** Exercise inputs follows **

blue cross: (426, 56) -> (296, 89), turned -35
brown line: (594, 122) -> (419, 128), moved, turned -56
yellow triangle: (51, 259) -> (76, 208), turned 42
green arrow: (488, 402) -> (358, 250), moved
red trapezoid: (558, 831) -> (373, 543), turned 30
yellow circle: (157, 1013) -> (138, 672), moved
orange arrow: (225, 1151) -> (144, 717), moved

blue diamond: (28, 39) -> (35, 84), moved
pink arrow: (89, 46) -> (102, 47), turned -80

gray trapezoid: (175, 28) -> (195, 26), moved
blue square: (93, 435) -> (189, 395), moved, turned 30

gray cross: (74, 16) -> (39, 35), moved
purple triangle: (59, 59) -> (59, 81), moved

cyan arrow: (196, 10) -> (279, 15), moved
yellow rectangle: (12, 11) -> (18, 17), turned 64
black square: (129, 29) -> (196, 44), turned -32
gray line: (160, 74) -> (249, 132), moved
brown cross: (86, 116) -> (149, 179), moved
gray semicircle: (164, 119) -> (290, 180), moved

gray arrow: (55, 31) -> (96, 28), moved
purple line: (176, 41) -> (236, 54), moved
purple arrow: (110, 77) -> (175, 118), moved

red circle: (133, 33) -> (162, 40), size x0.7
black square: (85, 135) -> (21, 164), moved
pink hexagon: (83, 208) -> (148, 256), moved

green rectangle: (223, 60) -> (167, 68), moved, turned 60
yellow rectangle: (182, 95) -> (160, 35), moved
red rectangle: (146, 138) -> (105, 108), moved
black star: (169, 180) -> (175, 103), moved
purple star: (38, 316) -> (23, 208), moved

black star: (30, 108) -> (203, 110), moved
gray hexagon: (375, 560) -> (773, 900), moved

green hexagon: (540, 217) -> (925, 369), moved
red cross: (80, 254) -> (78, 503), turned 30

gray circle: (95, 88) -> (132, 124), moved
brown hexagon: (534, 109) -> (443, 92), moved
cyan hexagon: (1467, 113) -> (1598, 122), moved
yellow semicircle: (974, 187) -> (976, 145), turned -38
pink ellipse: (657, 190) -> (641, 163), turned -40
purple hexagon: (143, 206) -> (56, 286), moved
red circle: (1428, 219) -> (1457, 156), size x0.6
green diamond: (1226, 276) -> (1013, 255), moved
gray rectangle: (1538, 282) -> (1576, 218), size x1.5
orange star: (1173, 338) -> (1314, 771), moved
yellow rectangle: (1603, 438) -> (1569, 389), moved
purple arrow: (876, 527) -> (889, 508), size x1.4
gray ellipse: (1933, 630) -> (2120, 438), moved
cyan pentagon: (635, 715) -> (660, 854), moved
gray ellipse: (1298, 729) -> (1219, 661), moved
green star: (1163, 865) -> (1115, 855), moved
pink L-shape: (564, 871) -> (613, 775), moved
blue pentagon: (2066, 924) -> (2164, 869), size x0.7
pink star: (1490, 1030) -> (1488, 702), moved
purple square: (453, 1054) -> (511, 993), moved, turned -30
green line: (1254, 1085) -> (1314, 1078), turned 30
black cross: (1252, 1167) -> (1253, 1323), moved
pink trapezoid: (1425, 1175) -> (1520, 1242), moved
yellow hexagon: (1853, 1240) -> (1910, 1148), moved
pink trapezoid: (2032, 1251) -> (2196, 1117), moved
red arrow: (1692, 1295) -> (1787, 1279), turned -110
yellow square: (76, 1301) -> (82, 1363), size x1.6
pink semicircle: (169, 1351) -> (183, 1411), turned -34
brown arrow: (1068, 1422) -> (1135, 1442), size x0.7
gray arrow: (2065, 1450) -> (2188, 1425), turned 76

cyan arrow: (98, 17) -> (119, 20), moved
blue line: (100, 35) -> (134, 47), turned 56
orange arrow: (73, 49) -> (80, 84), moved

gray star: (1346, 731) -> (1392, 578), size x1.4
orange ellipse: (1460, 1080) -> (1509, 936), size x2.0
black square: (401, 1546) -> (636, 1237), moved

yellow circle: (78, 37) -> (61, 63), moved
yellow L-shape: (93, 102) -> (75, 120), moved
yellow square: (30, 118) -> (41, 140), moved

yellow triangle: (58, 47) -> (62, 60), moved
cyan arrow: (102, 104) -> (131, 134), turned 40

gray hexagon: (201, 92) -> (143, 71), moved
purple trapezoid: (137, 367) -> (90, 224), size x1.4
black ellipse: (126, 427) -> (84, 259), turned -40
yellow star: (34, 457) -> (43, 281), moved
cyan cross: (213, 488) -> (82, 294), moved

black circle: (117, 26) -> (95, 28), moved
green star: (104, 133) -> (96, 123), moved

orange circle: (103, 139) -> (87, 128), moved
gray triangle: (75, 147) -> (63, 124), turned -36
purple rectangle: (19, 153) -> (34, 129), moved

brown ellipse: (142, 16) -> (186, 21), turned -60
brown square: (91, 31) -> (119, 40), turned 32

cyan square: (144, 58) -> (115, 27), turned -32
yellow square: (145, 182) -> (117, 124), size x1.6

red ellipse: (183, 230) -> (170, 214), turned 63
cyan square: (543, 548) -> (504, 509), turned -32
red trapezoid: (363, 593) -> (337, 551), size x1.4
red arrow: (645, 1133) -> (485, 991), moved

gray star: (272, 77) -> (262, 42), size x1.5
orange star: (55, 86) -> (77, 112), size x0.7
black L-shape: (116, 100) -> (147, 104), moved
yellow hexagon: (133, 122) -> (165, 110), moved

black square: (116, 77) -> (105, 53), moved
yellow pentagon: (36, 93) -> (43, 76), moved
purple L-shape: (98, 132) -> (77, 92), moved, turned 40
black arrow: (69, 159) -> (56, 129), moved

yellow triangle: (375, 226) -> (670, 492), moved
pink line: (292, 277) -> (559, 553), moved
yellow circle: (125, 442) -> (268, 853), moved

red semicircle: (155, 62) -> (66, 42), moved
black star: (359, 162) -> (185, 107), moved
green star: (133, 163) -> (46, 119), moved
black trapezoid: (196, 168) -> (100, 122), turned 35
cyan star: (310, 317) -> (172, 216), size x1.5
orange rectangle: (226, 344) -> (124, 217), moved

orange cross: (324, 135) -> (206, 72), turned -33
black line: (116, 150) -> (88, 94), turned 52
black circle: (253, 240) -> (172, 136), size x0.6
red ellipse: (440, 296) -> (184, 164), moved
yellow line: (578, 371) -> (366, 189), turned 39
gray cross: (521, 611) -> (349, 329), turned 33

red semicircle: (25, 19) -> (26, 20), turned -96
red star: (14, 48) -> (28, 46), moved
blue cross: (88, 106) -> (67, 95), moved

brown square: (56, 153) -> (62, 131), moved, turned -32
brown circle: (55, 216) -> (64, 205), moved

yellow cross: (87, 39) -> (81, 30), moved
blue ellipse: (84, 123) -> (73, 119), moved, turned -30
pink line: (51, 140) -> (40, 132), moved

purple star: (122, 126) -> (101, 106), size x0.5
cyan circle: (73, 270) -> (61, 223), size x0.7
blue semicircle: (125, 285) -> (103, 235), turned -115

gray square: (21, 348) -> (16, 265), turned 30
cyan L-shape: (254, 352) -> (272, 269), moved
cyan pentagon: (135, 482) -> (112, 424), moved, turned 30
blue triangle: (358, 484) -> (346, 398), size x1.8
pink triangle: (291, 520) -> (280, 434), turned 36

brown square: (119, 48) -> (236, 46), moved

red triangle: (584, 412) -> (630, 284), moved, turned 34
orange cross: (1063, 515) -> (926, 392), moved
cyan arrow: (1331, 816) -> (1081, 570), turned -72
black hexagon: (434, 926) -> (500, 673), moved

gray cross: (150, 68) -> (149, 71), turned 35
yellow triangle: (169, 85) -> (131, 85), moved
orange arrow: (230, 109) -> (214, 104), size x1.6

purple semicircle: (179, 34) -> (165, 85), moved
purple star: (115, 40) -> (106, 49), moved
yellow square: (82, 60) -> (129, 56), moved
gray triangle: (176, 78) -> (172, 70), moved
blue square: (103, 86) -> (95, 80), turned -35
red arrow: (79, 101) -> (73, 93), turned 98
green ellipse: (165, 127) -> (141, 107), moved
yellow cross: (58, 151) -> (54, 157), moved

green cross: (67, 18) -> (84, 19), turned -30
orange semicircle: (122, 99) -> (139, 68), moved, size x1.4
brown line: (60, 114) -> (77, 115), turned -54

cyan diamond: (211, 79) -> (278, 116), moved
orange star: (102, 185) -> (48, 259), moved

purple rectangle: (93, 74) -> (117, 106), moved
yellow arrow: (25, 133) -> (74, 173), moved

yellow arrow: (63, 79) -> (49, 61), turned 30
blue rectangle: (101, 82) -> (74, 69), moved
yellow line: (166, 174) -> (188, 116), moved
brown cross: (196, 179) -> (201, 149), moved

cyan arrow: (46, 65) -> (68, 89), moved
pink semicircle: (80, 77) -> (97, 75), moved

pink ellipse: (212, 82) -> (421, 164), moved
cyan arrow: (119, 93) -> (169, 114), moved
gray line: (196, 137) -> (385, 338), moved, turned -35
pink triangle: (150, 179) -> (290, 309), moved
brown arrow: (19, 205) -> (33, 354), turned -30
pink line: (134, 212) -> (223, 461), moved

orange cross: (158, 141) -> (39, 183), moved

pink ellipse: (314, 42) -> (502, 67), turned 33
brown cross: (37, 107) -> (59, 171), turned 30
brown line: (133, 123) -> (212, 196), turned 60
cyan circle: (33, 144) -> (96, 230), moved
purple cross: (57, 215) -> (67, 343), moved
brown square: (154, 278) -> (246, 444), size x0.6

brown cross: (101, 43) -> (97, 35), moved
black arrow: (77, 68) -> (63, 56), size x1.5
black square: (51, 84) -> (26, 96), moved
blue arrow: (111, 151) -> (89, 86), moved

** End of Exercise inputs **

**What is expected:**
Reprint exactly the lines above that start at the one with "orange star: (55, 86) -> (77, 112), size x0.7" and end at the one with "cyan L-shape: (254, 352) -> (272, 269), moved", keeping both and adding none.

**Result:**
orange star: (55, 86) -> (77, 112), size x0.7
black L-shape: (116, 100) -> (147, 104), moved
yellow hexagon: (133, 122) -> (165, 110), moved

black square: (116, 77) -> (105, 53), moved
yellow pentagon: (36, 93) -> (43, 76), moved
purple L-shape: (98, 132) -> (77, 92), moved, turned 40
black arrow: (69, 159) -> (56, 129), moved

yellow triangle: (375, 226) -> (670, 492), moved
pink line: (292, 277) -> (559, 553), moved
yellow circle: (125, 442) -> (268, 853), moved

red semicircle: (155, 62) -> (66, 42), moved
black star: (359, 162) -> (185, 107), moved
green star: (133, 163) -> (46, 119), moved
black trapezoid: (196, 168) -> (100, 122), turned 35
cyan star: (310, 317) -> (172, 216), size x1.5
orange rectangle: (226, 344) -> (124, 217), moved

orange cross: (324, 135) -> (206, 72), turned -33
black line: (116, 150) -> (88, 94), turned 52
black circle: (253, 240) -> (172, 136), size x0.6
red ellipse: (440, 296) -> (184, 164), moved
yellow line: (578, 371) -> (366, 189), turned 39
gray cross: (521, 611) -> (349, 329), turned 33

red semicircle: (25, 19) -> (26, 20), turned -96
red star: (14, 48) -> (28, 46), moved
blue cross: (88, 106) -> (67, 95), moved

brown square: (56, 153) -> (62, 131), moved, turned -32
brown circle: (55, 216) -> (64, 205), moved

yellow cross: (87, 39) -> (81, 30), moved
blue ellipse: (84, 123) -> (73, 119), moved, turned -30
pink line: (51, 140) -> (40, 132), moved

purple star: (122, 126) -> (101, 106), size x0.5
cyan circle: (73, 270) -> (61, 223), size x0.7
blue semicircle: (125, 285) -> (103, 235), turned -115

gray square: (21, 348) -> (16, 265), turned 30
cyan L-shape: (254, 352) -> (272, 269), moved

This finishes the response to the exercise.